- Listed records:

Content starts

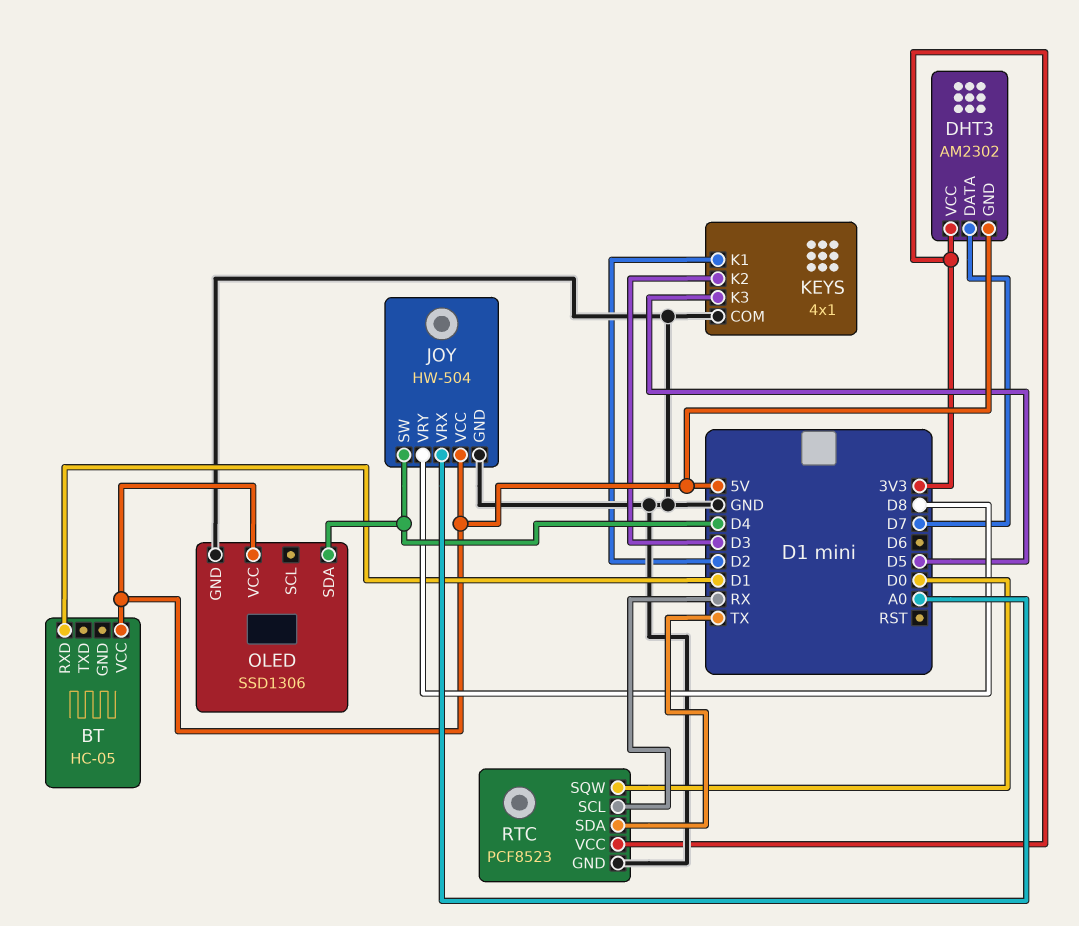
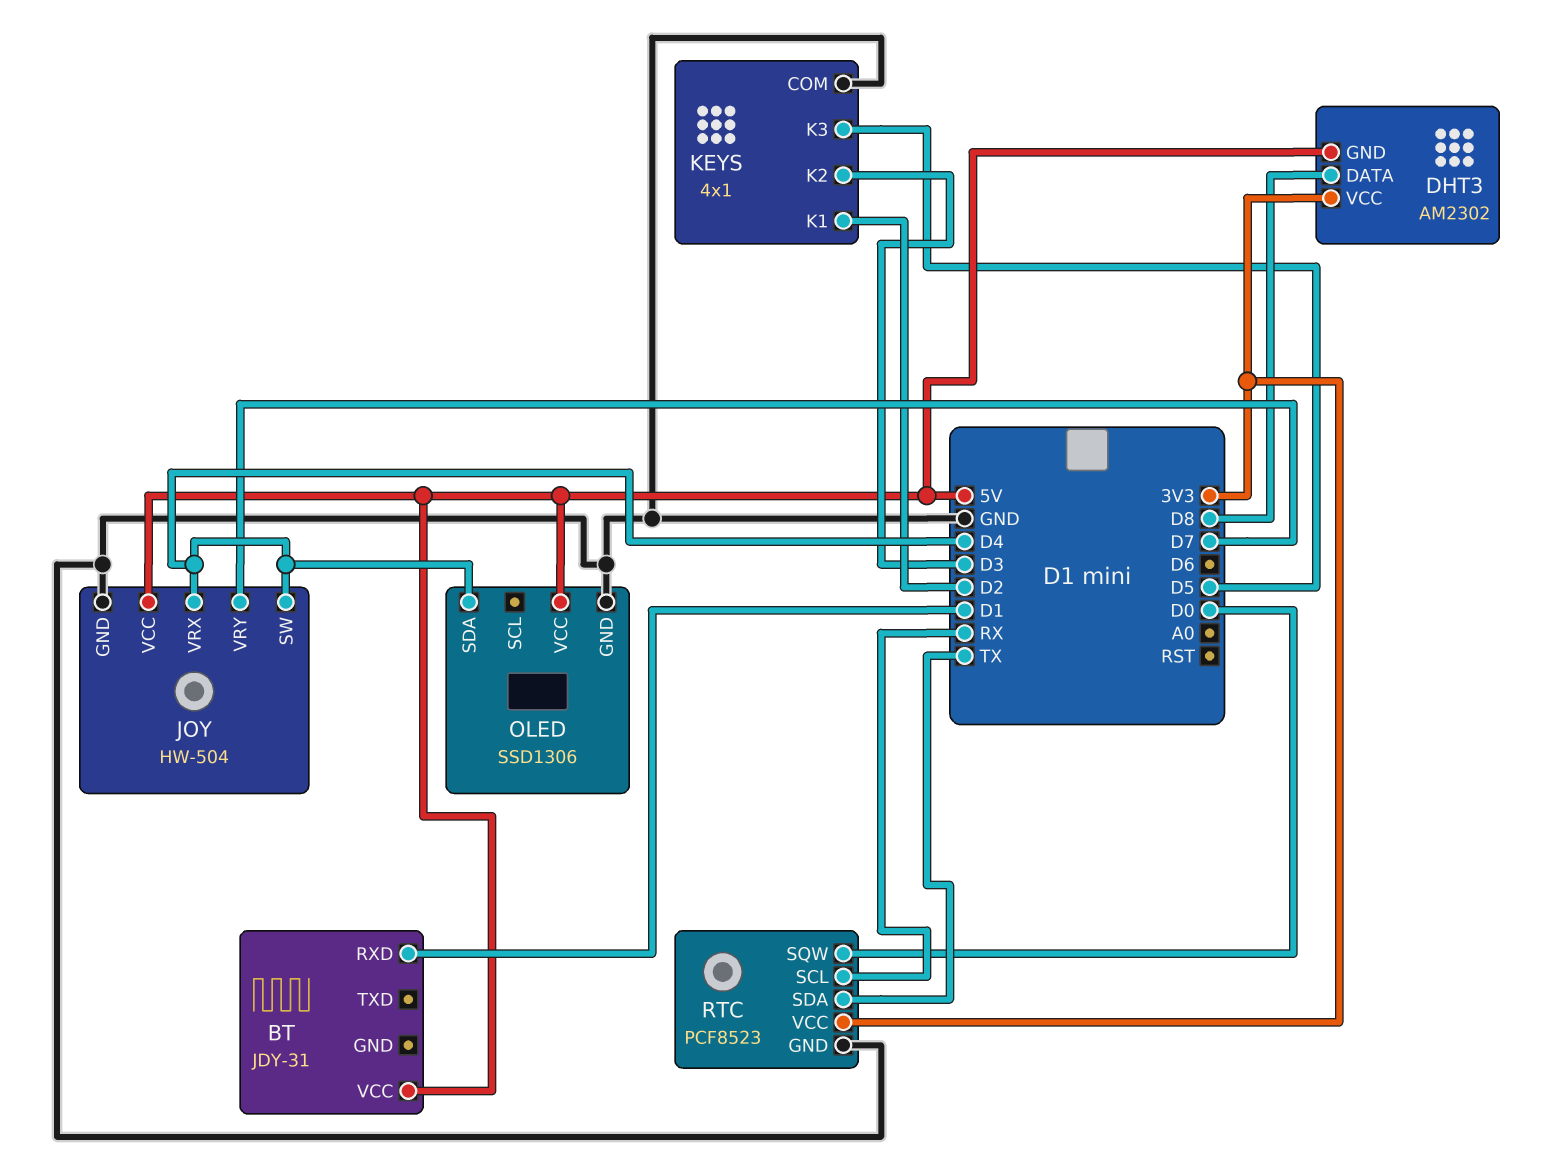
BT: HC-05 -> JDY-31
DHT3 pin DATA: D7 -> D8
JOY pin VRX: A0 -> D4
JOY pin VRY: D8 -> D7

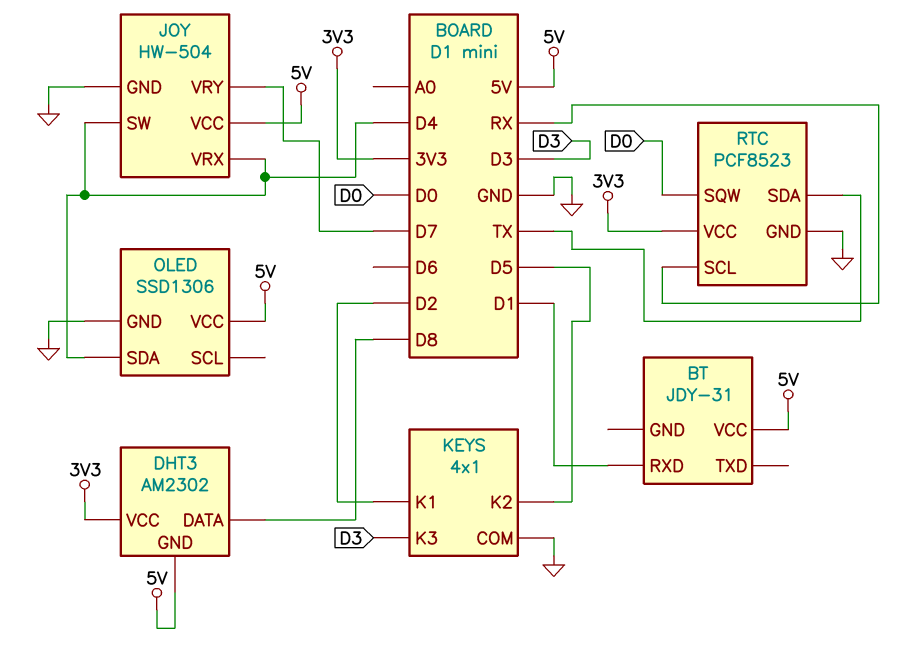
KEYS pin K2: D3 -> D5
KEYS pin K3: D5 -> D3

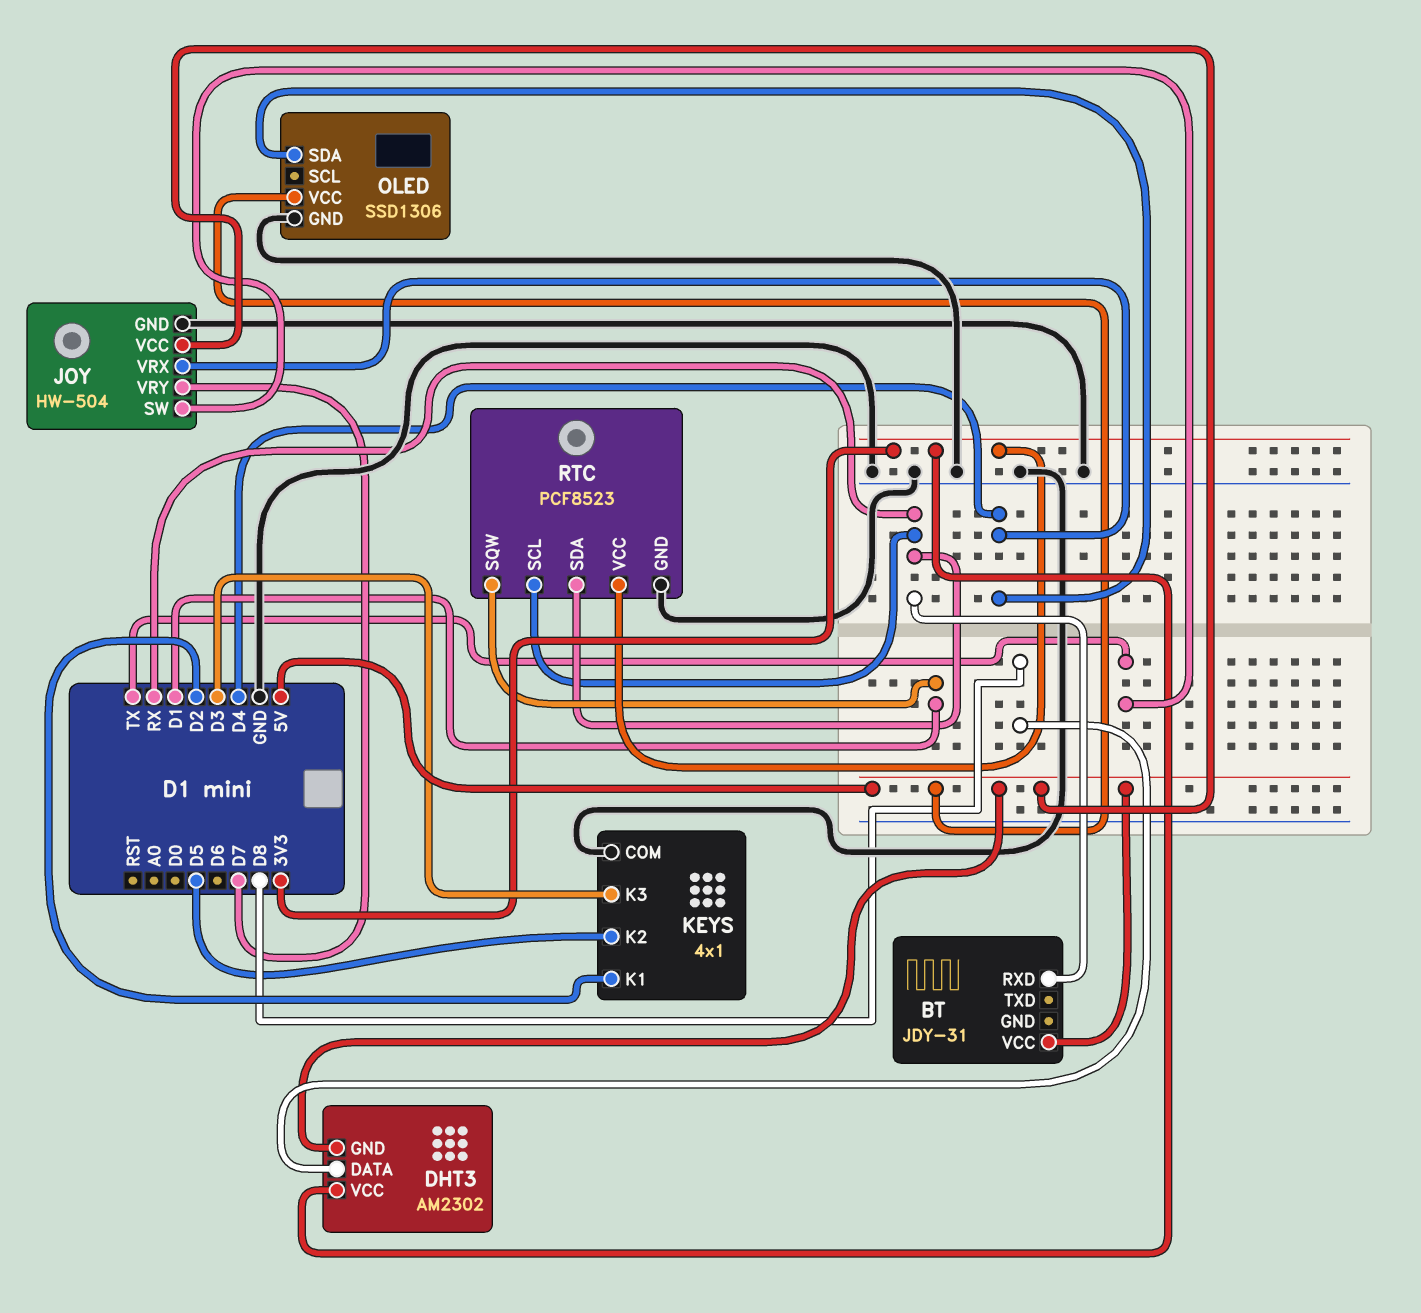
BT pin RXD: D1 -> RX
JOY pin SW: D4 -> TX
RTC pin SDA: TX -> RX
RTC pin SQW: D0 -> D1

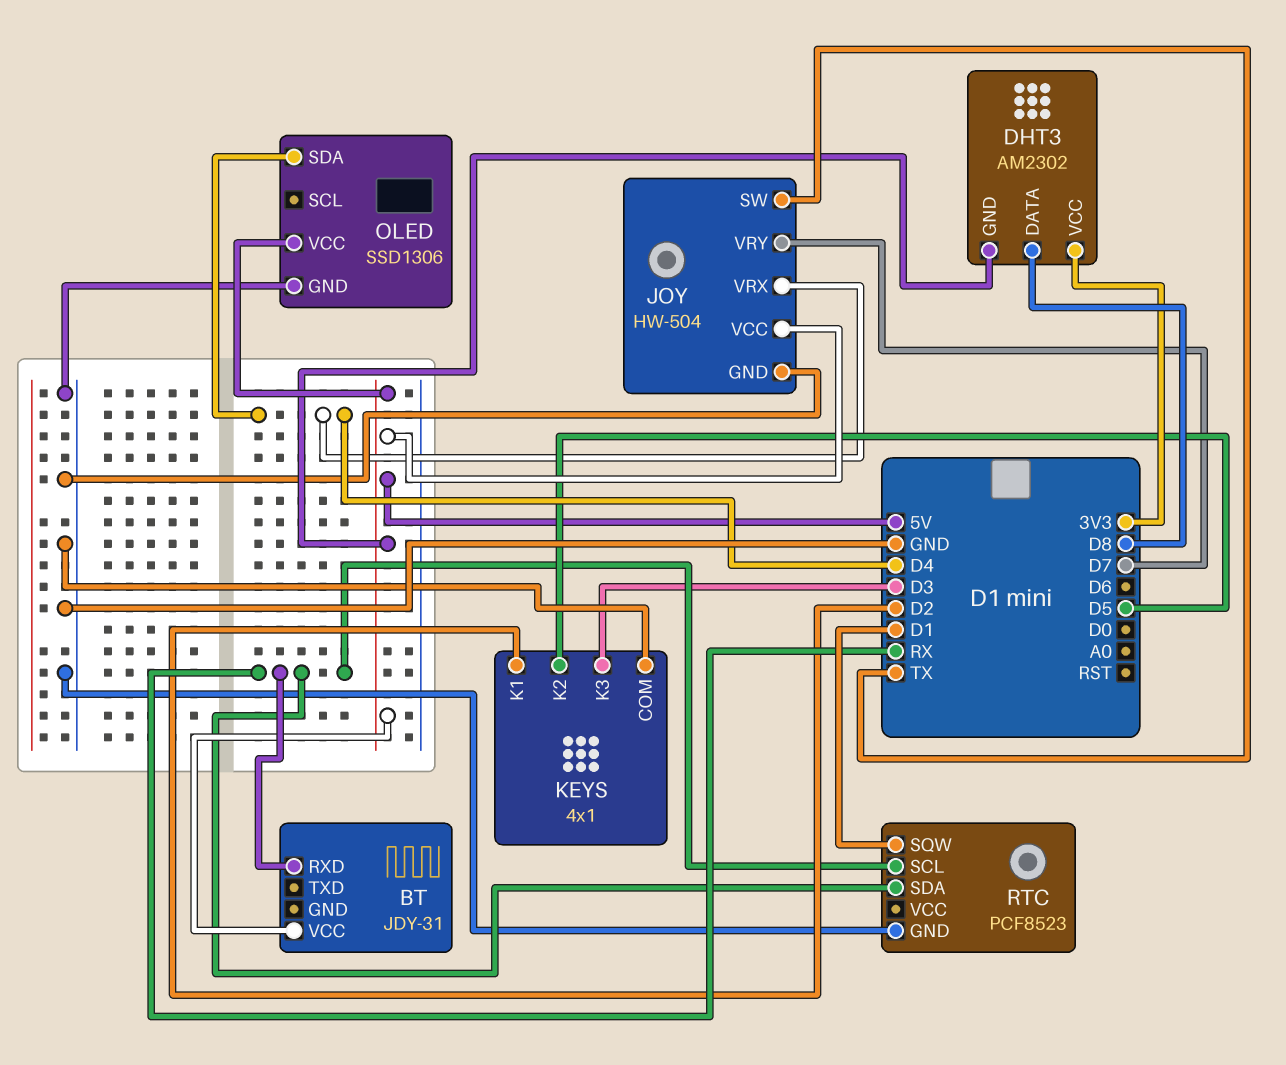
RTC pin VCC: 3V3 -> none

Content ends

- What the task asks:
An exact copy of every entry above is required, without the pictures.

- Answer section:
BT: HC-05 -> JDY-31
DHT3 pin DATA: D7 -> D8
JOY pin VRX: A0 -> D4
JOY pin VRY: D8 -> D7

KEYS pin K2: D3 -> D5
KEYS pin K3: D5 -> D3

BT pin RXD: D1 -> RX
JOY pin SW: D4 -> TX
RTC pin SDA: TX -> RX
RTC pin SQW: D0 -> D1

RTC pin VCC: 3V3 -> none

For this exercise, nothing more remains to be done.